> **TASK STATEMENT**
Give only the number of lines below that contain the word "HEAT".

** Opening EXERCISE MATERIAL block **

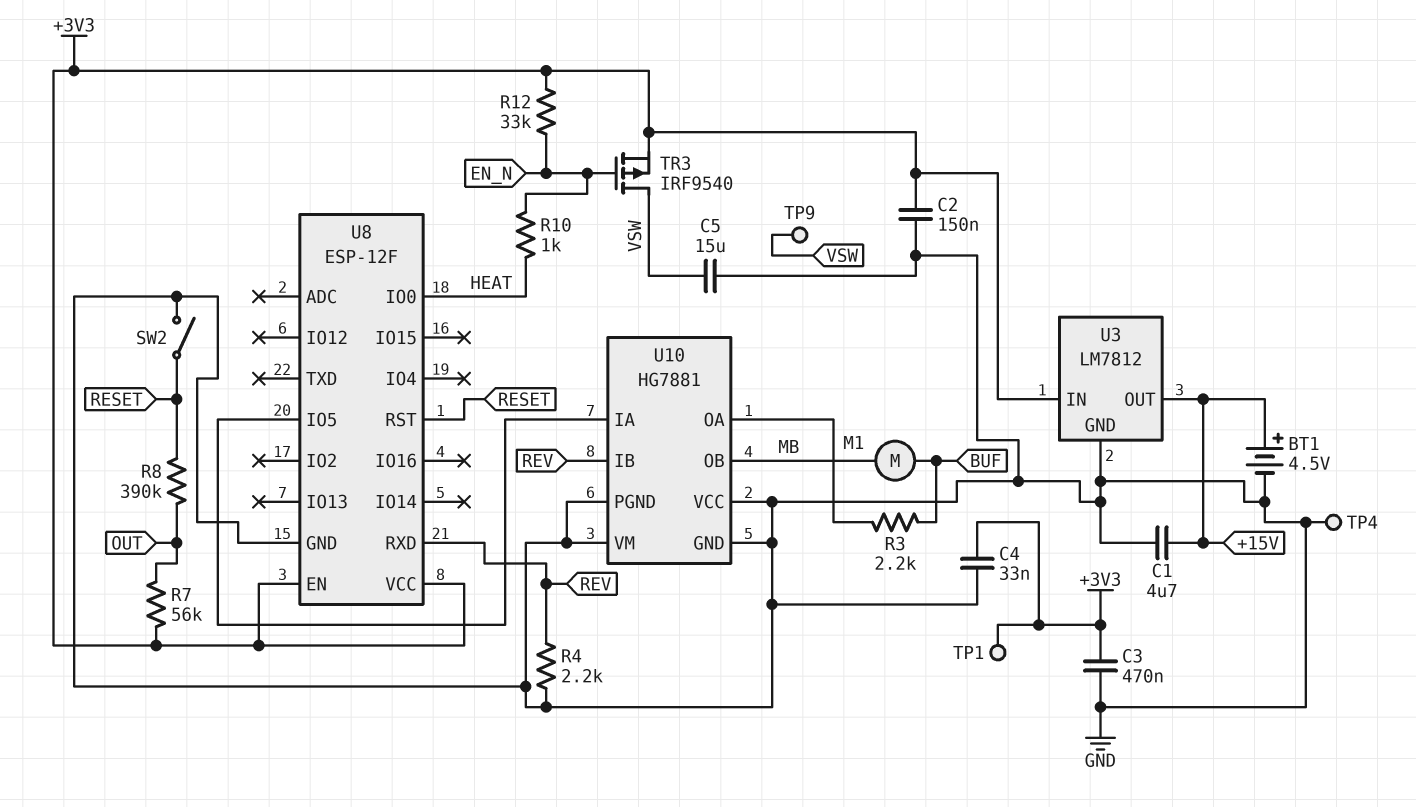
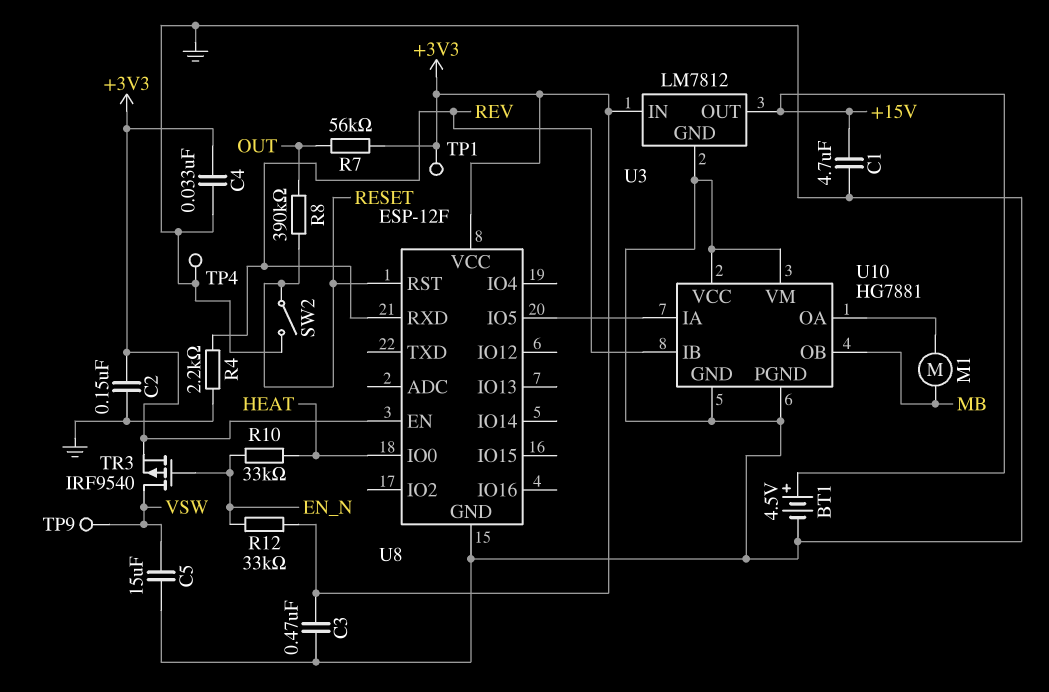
M1: motor (BUF, MB) -> motor (MB, U10/OA)
R3: 2.2k (BUF, U10/OA) -> none
R10: 1k (EN_N, HEAT) -> 33k (EN_N, HEAT)

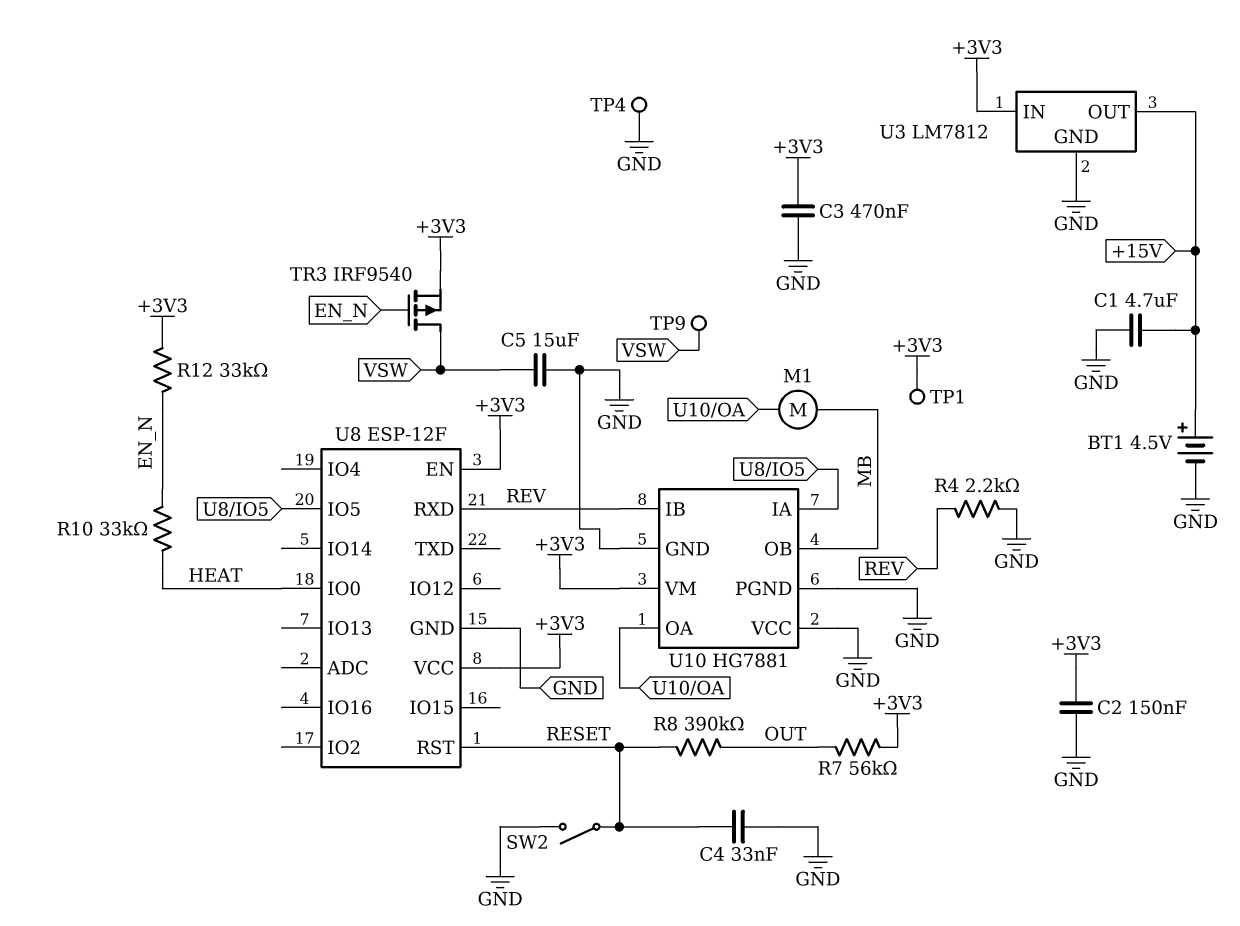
C4: 33nF (+3V3, GND) -> 33nF (GND, RESET)
U10 pin VM: GND -> +3V3

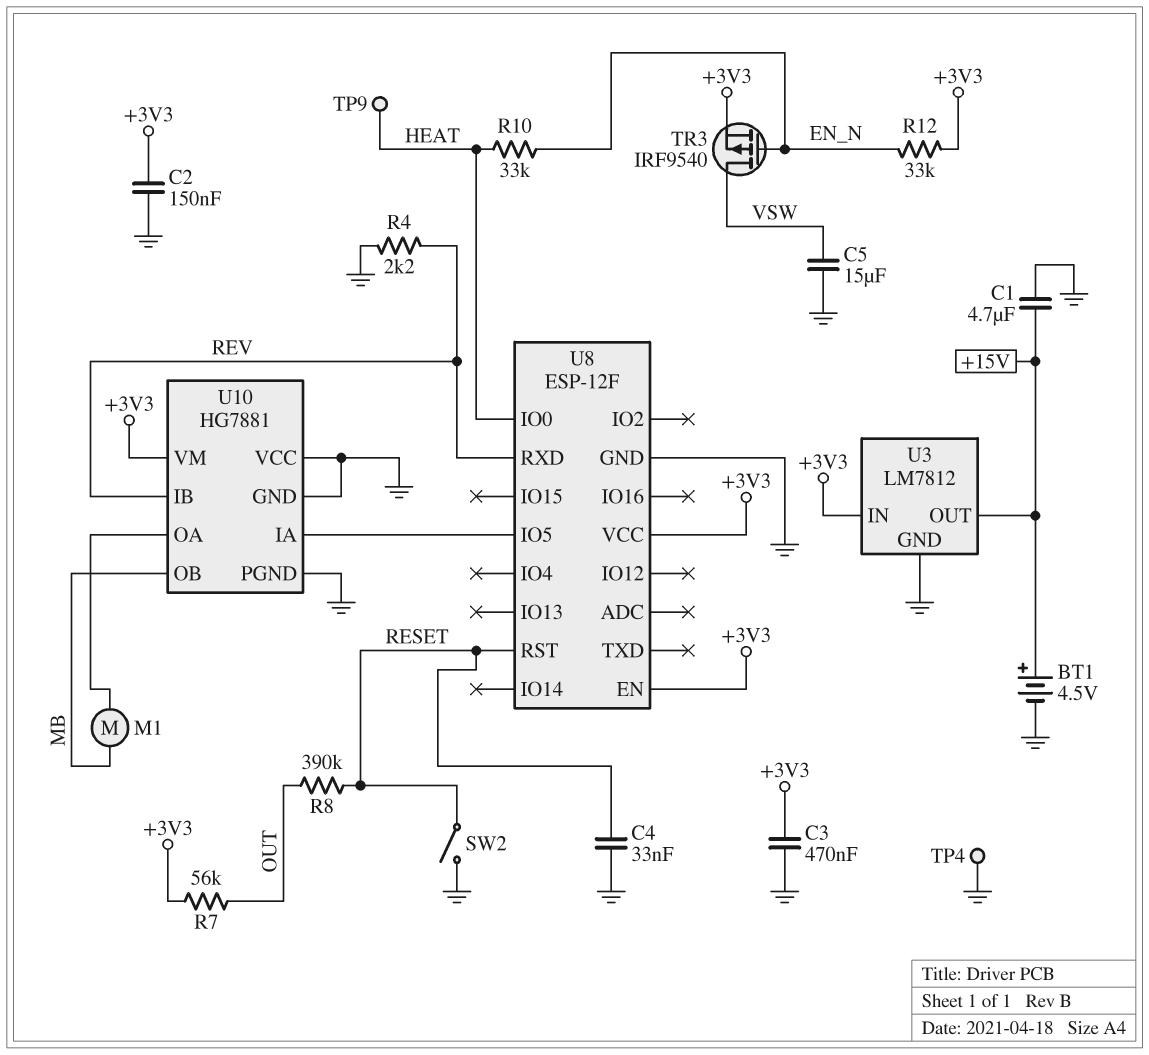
TP1: test point (+3V3) -> none
TP9: test point (VSW) -> test point (HEAT)

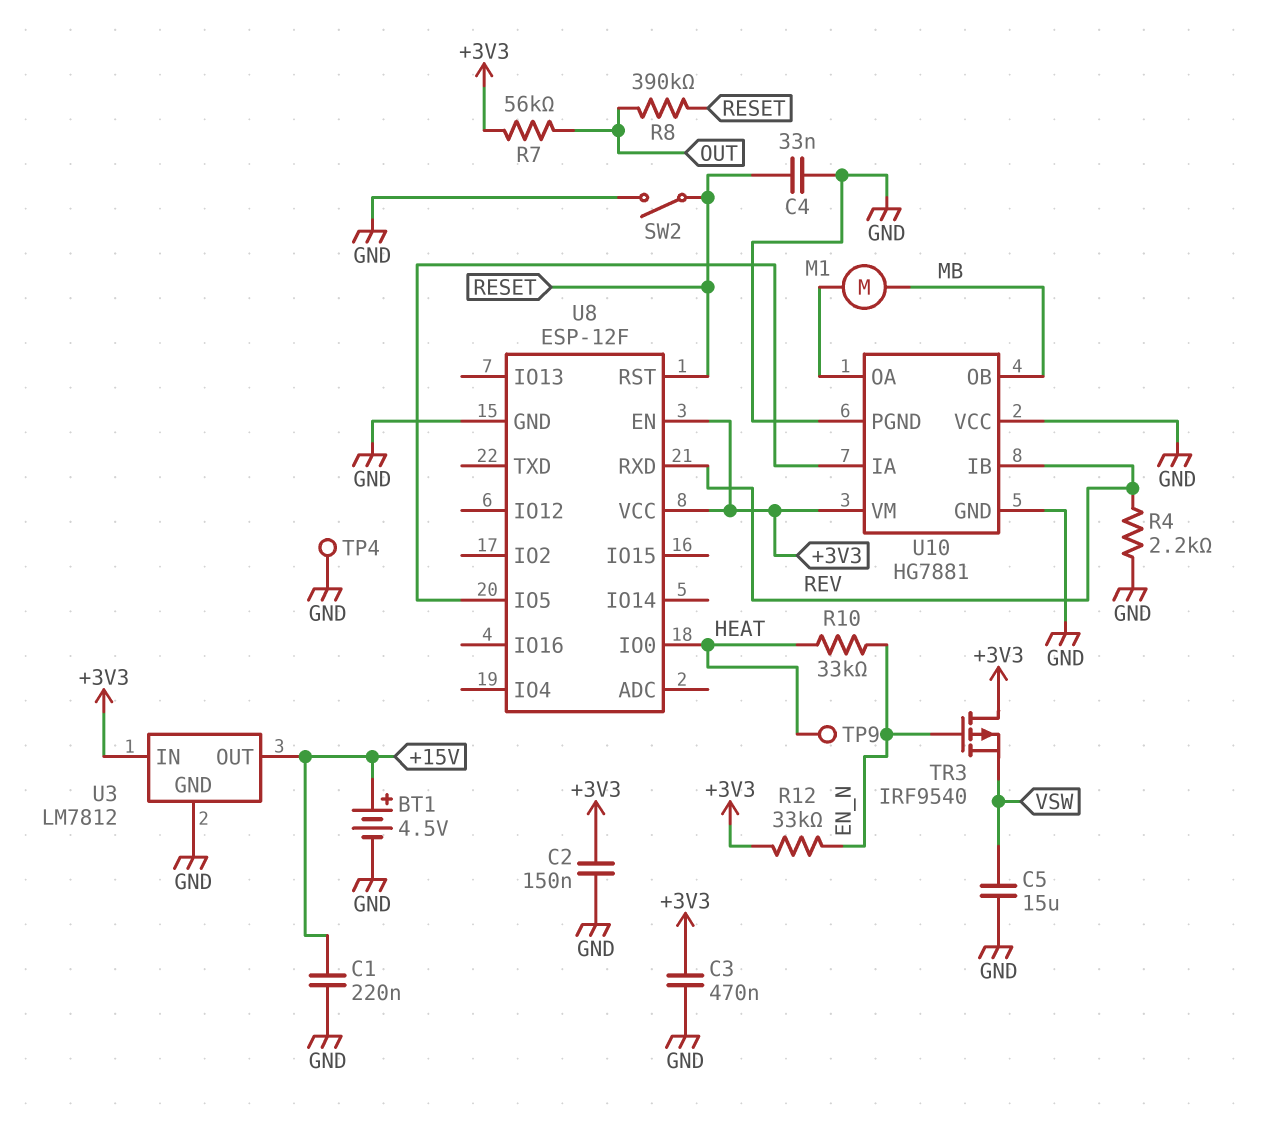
C1: 4.7uF (+15V, GND) -> 220nF (+15V, GND)
TR3: PMOS IRF9540 (G EN_N, D VSW, S +3V3) -> PMOS IRF9540 (G EN_N, D +3V3, S VSW)

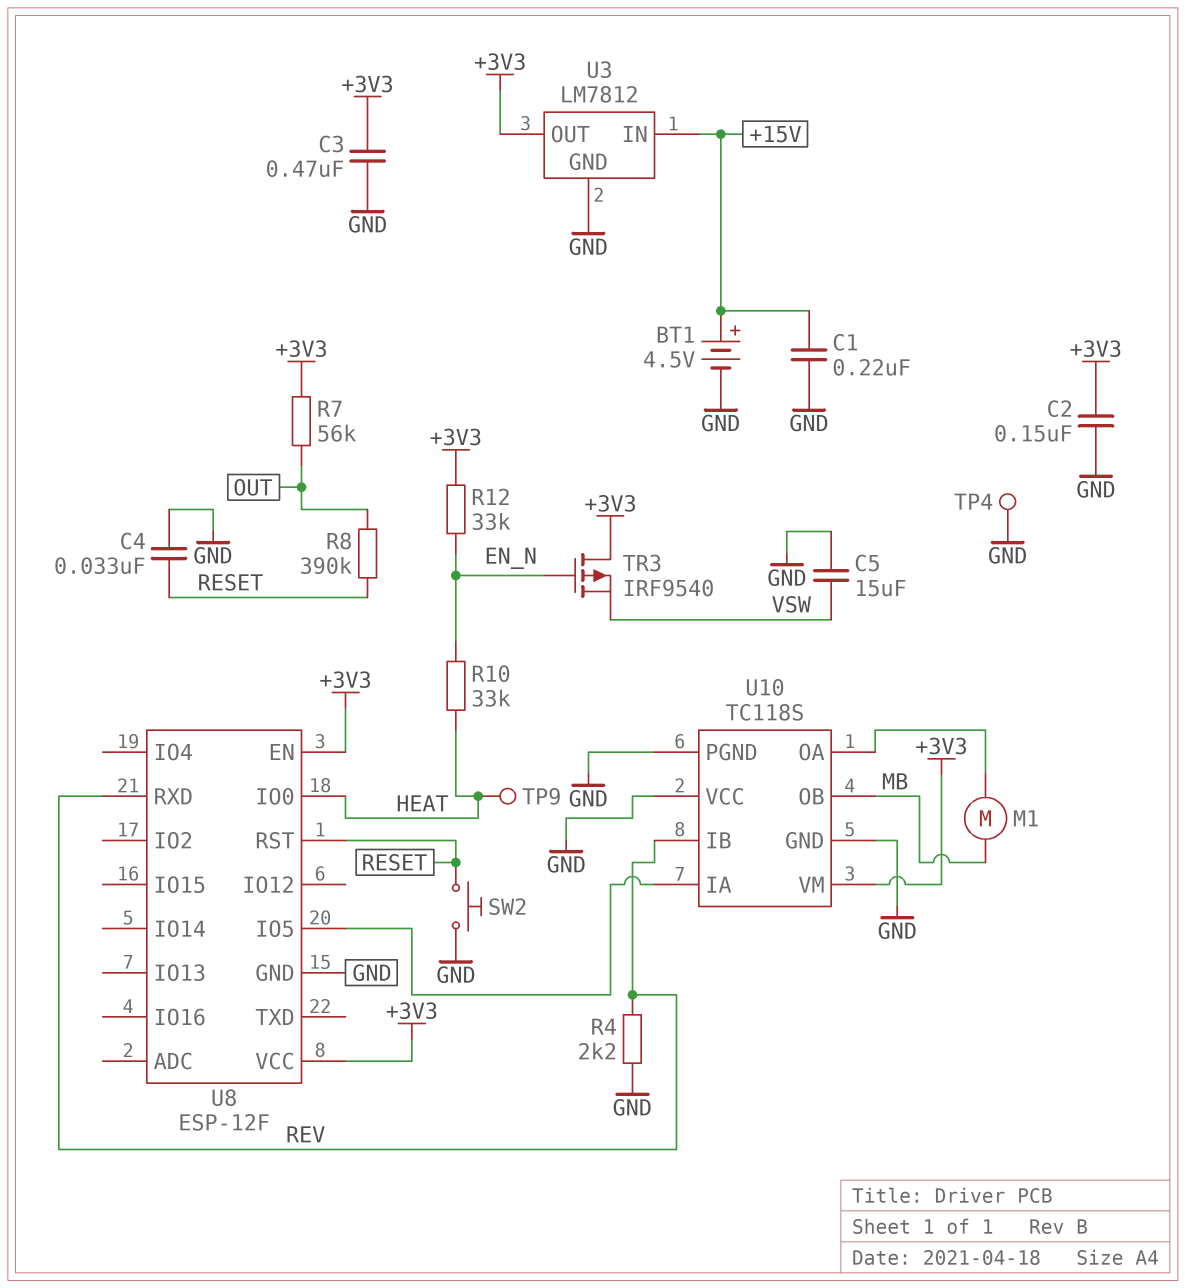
SW2: switch (GND, RESET) -> button (GND, RESET)
U3 pin IN: +3V3 -> +15V
U3 pin OUT: +15V -> +3V3
U10: HG7881 -> TC118S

** Closing EXERCISE MATERIAL block **

> **REPLY**
2